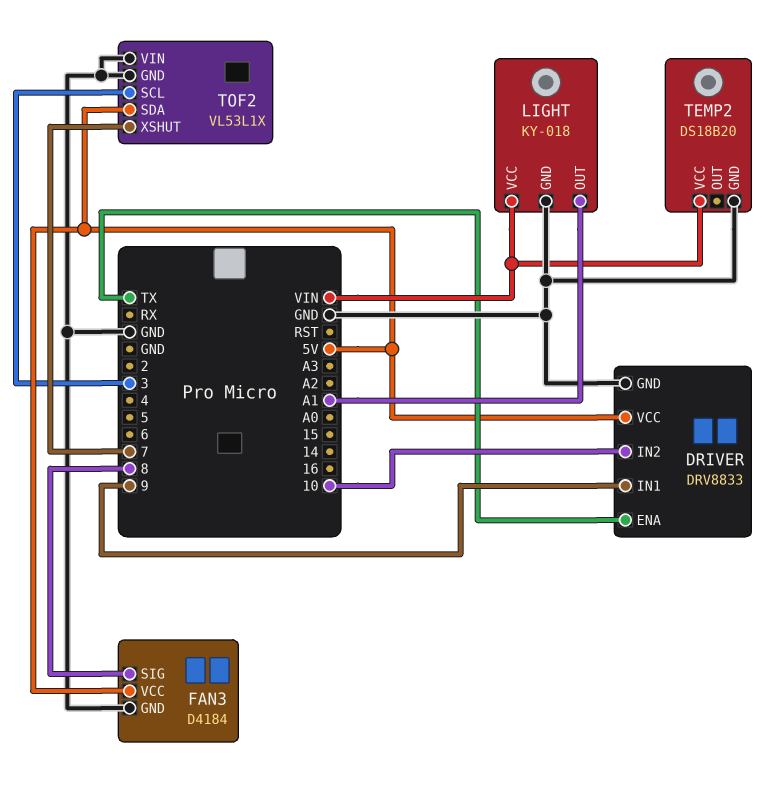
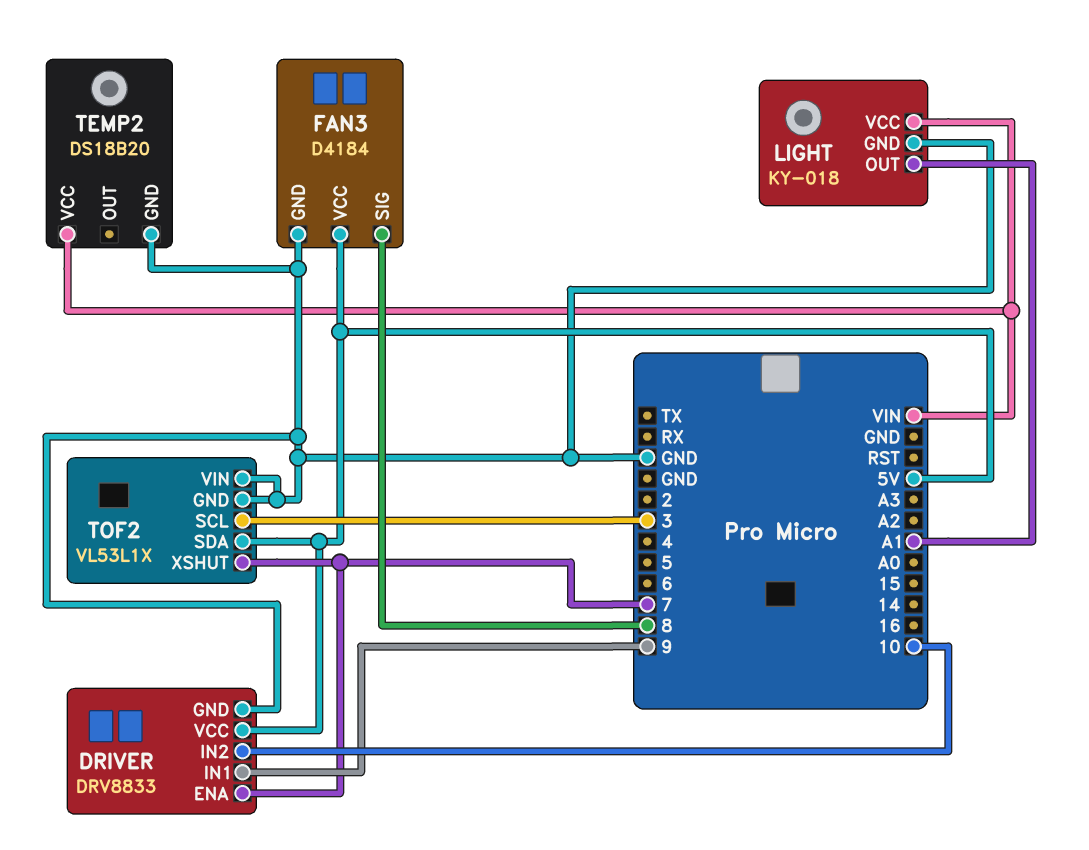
DRIVER pin ENA: TX -> 7

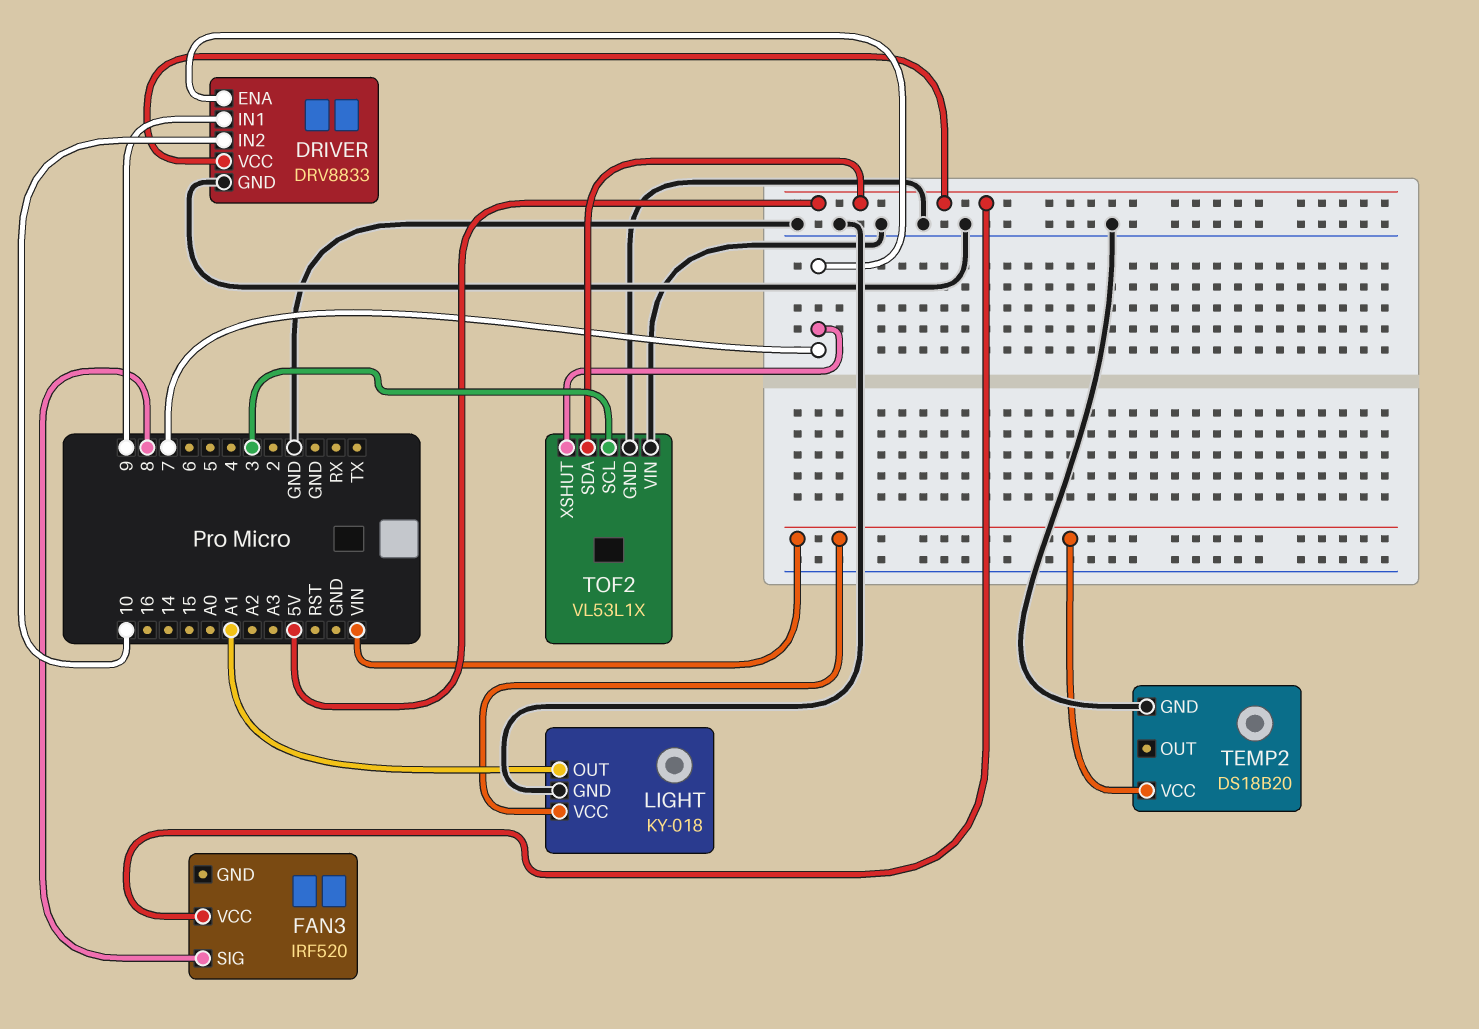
FAN3: D4184 -> IRF520
FAN3 pin GND: GND -> none

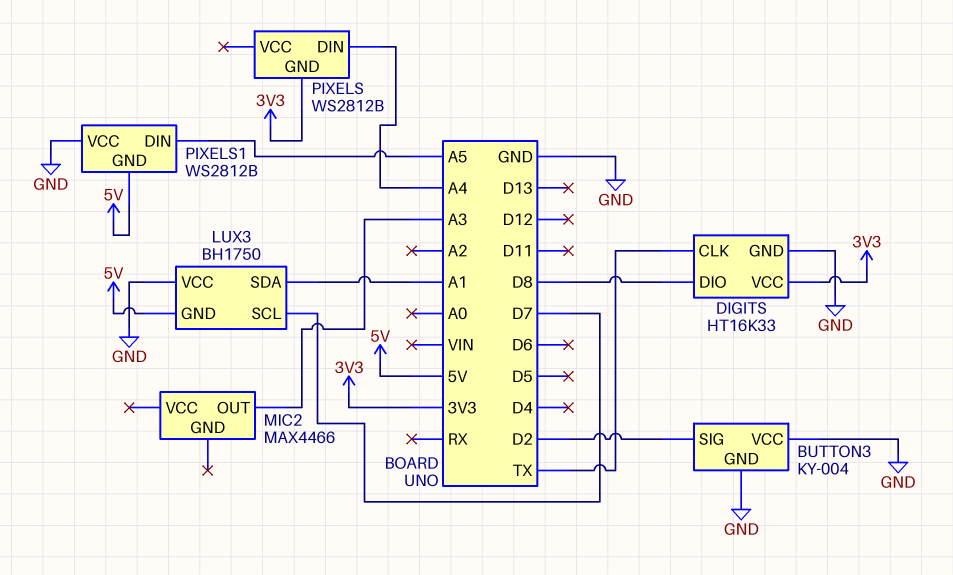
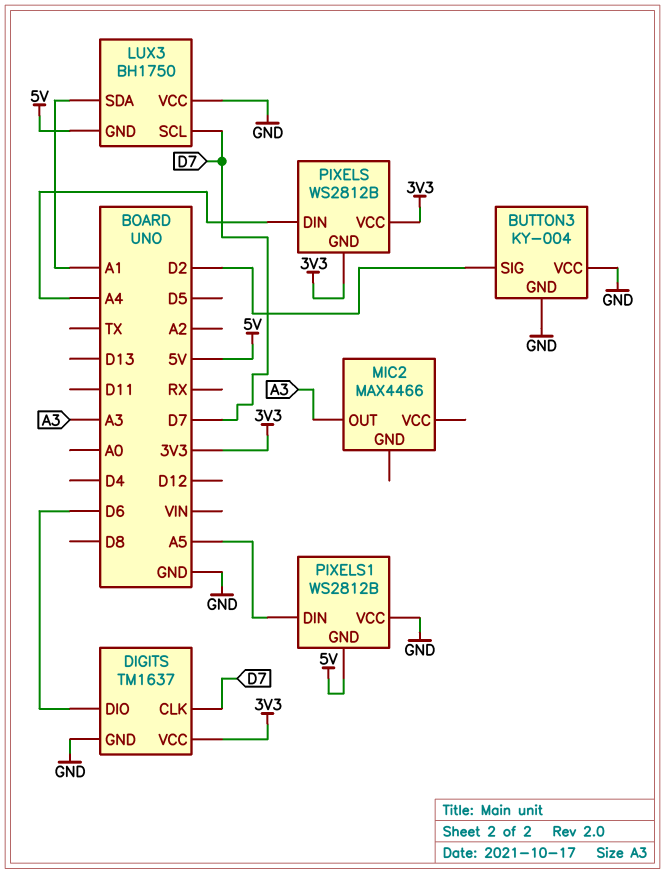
DIGITS: HT16K33 -> TM1637
DIGITS pin CLK: TX -> D7
DIGITS pin DIO: D8 -> D6
PIXELS pin VCC: none -> 3V3

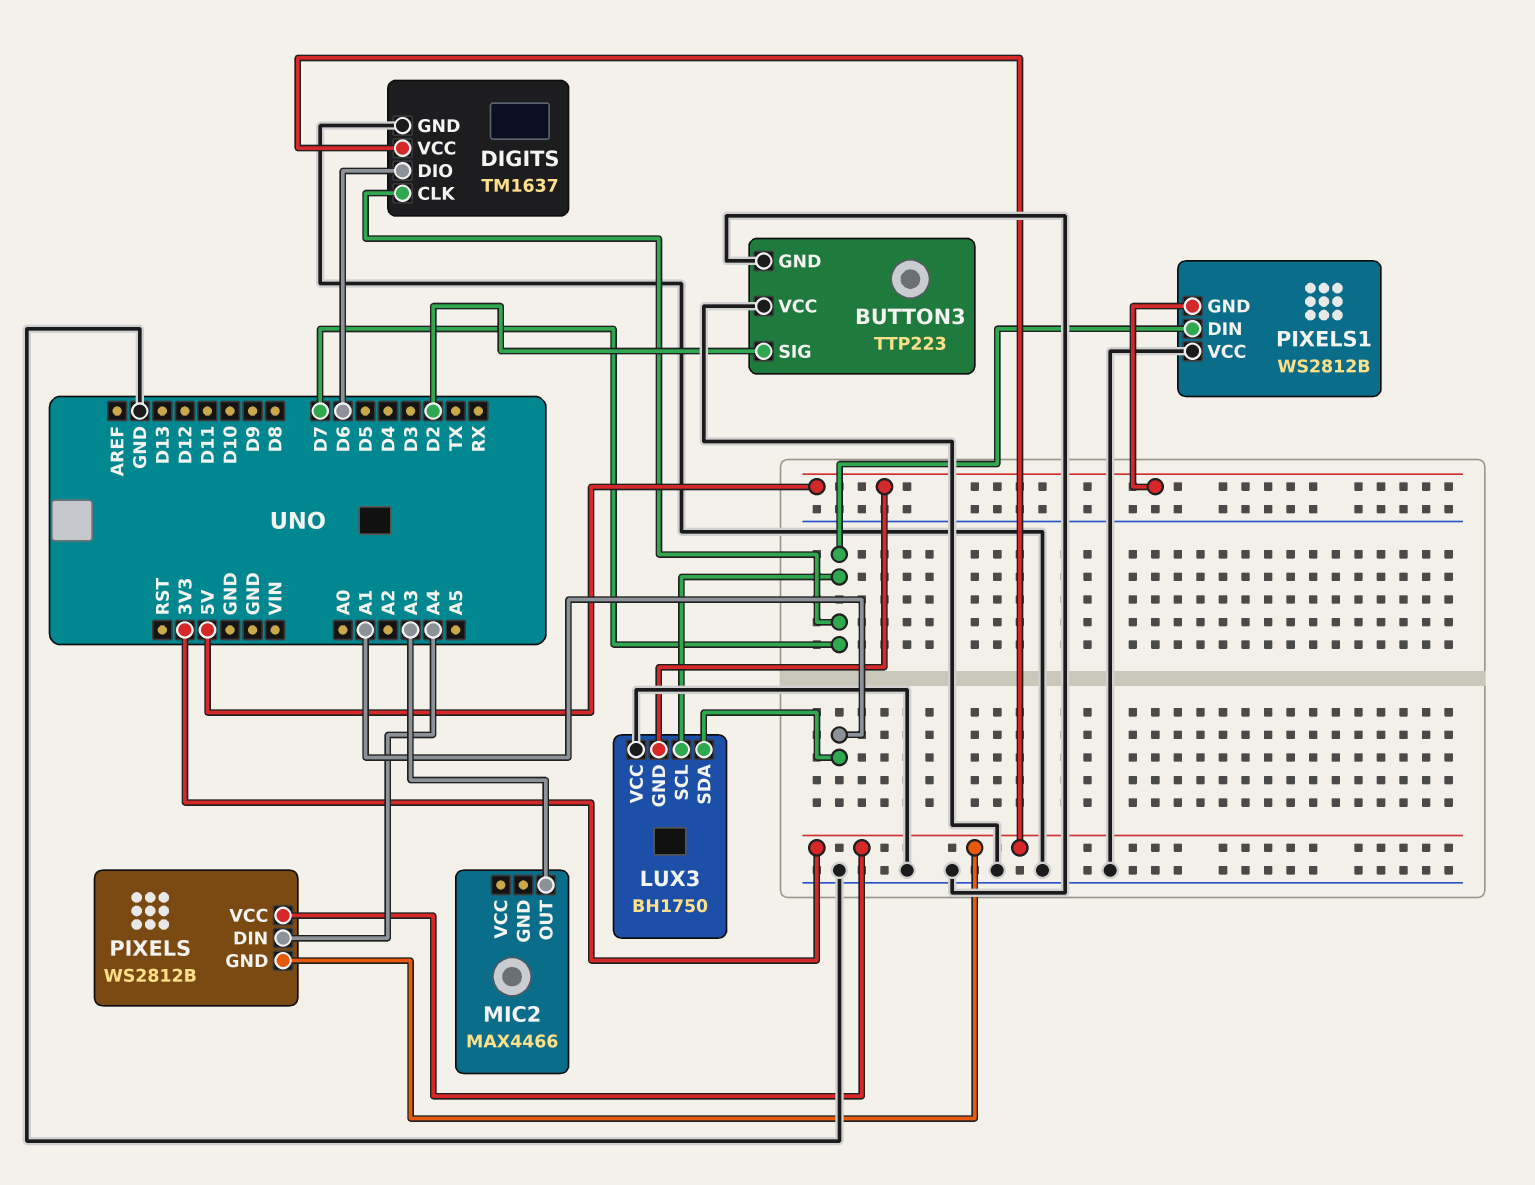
BUTTON3: KY-004 -> TTP223
PIXELS1 pin DIN: A5 -> D7

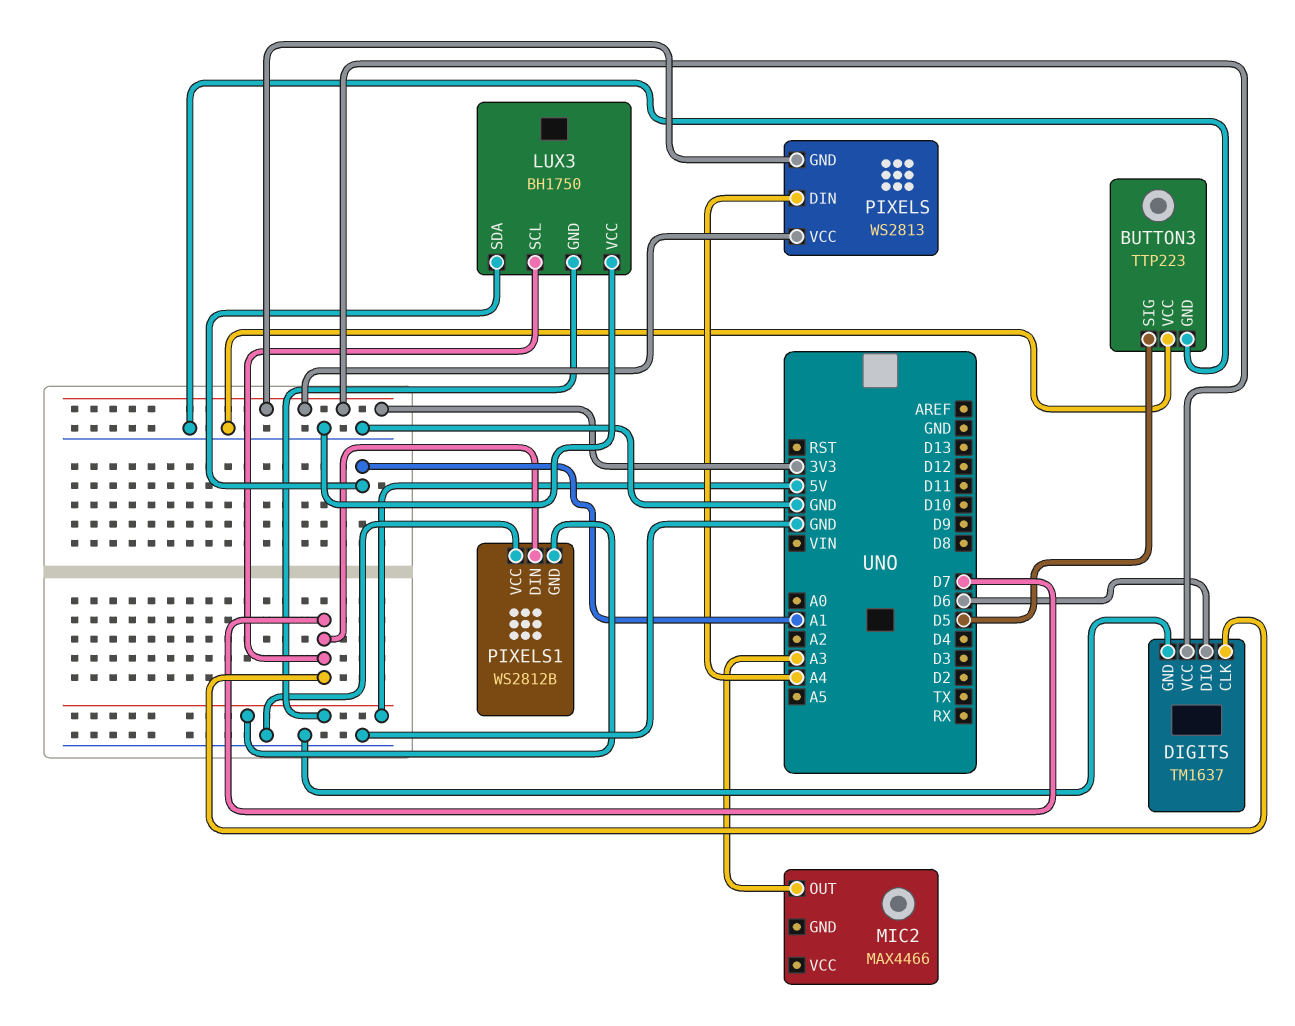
BUTTON3 pin SIG: D2 -> D5
PIXELS: WS2812B -> WS2813

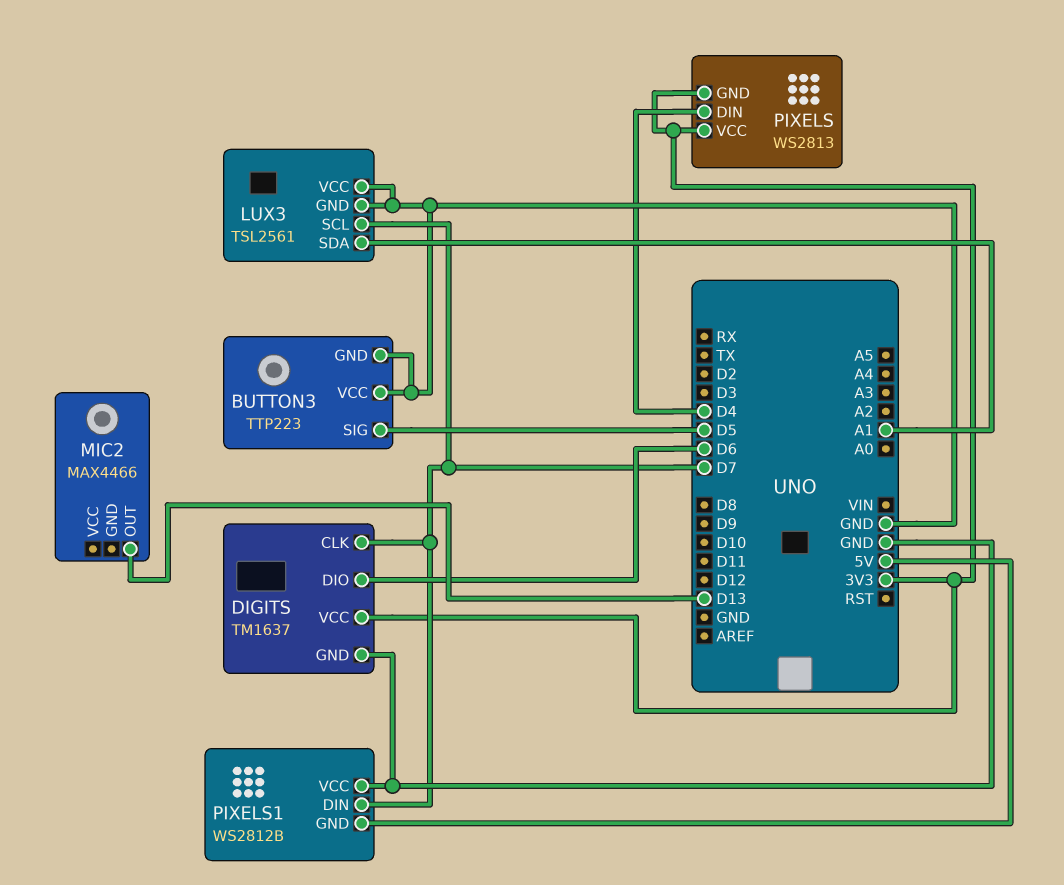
LUX3: BH1750 -> TSL2561
LUX3 pin GND: 5V -> GND
MIC2 pin OUT: A3 -> D13
PIXELS pin DIN: A4 -> D4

THE PROBLEM:
All lines of the listing that contain the word "none" should be copied out.

SOLUTION TO THIS PROBLEM:
FAN3 pin GND: GND -> none
PIXELS pin VCC: none -> 3V3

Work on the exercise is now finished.